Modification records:
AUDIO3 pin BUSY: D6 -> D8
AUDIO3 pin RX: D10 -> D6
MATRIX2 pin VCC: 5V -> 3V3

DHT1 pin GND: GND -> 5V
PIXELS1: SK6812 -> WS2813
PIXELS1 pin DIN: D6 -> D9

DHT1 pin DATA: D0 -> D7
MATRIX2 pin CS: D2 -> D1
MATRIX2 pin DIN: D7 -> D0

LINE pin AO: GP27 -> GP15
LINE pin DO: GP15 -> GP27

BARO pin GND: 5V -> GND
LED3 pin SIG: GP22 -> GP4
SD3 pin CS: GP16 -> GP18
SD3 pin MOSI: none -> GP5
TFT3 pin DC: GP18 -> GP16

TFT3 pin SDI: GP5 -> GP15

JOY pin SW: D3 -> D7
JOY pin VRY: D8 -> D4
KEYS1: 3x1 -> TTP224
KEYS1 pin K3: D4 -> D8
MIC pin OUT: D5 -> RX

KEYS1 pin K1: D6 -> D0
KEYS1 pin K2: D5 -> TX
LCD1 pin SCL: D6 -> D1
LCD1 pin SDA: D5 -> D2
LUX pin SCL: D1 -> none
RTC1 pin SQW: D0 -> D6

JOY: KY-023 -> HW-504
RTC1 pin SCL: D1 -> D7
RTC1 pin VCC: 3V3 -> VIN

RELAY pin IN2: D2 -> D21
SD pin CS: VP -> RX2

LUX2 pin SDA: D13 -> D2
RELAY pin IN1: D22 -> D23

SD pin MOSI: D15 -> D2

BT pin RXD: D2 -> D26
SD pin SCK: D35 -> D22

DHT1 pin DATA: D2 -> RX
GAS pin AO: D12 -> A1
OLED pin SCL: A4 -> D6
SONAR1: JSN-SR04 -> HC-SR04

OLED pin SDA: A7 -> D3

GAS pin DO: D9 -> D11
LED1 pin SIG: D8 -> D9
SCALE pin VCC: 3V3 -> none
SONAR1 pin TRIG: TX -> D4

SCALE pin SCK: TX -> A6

→ **What the exercise asks**: Give the lines from the one containing "PIXELS1: SK6812 -> WS2813" through the end of the entries again, exactly as written and with no other lines.

→ **Exercise result**:
PIXELS1: SK6812 -> WS2813
PIXELS1 pin DIN: D6 -> D9

DHT1 pin DATA: D0 -> D7
MATRIX2 pin CS: D2 -> D1
MATRIX2 pin DIN: D7 -> D0

LINE pin AO: GP27 -> GP15
LINE pin DO: GP15 -> GP27

BARO pin GND: 5V -> GND
LED3 pin SIG: GP22 -> GP4
SD3 pin CS: GP16 -> GP18
SD3 pin MOSI: none -> GP5
TFT3 pin DC: GP18 -> GP16

TFT3 pin SDI: GP5 -> GP15

JOY pin SW: D3 -> D7
JOY pin VRY: D8 -> D4
KEYS1: 3x1 -> TTP224
KEYS1 pin K3: D4 -> D8
MIC pin OUT: D5 -> RX

KEYS1 pin K1: D6 -> D0
KEYS1 pin K2: D5 -> TX
LCD1 pin SCL: D6 -> D1
LCD1 pin SDA: D5 -> D2
LUX pin SCL: D1 -> none
RTC1 pin SQW: D0 -> D6

JOY: KY-023 -> HW-504
RTC1 pin SCL: D1 -> D7
RTC1 pin VCC: 3V3 -> VIN

RELAY pin IN2: D2 -> D21
SD pin CS: VP -> RX2

LUX2 pin SDA: D13 -> D2
RELAY pin IN1: D22 -> D23

SD pin MOSI: D15 -> D2

BT pin RXD: D2 -> D26
SD pin SCK: D35 -> D22

DHT1 pin DATA: D2 -> RX
GAS pin AO: D12 -> A1
OLED pin SCL: A4 -> D6
SONAR1: JSN-SR04 -> HC-SR04

OLED pin SDA: A7 -> D3

GAS pin DO: D9 -> D11
LED1 pin SIG: D8 -> D9
SCALE pin VCC: 3V3 -> none
SONAR1 pin TRIG: TX -> D4

SCALE pin SCK: TX -> A6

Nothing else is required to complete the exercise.